Exercise instructions.
Here the job is to transcribe the data exactly while omitting the images.

Information supplied.
= = =
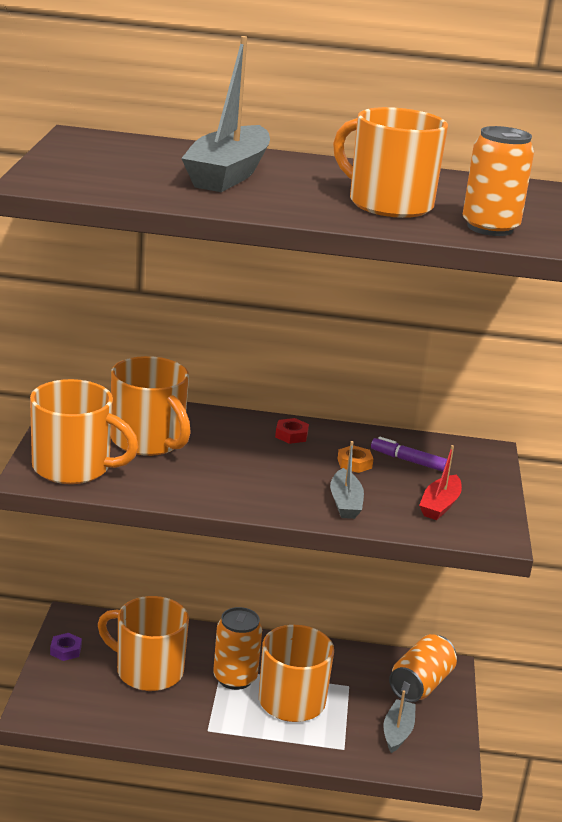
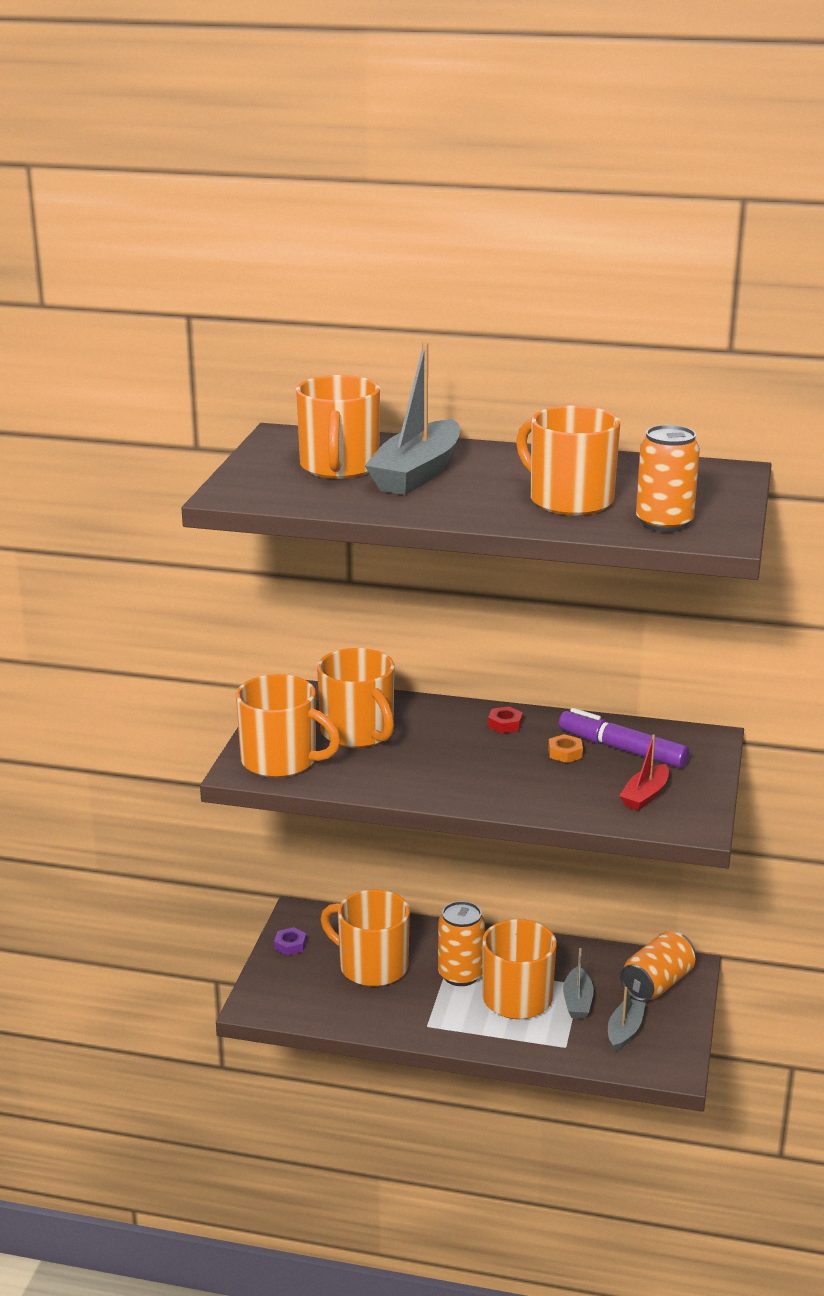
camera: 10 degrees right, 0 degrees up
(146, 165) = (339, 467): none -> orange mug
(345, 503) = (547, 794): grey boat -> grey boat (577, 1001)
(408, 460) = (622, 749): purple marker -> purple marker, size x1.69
= = =
The answer.
camera: 10 degrees right, 0 degrees up
(146, 165) = (339, 467): none -> orange mug
(345, 503) = (547, 794): grey boat -> grey boat (577, 1001)
(408, 460) = (622, 749): purple marker -> purple marker, size x1.69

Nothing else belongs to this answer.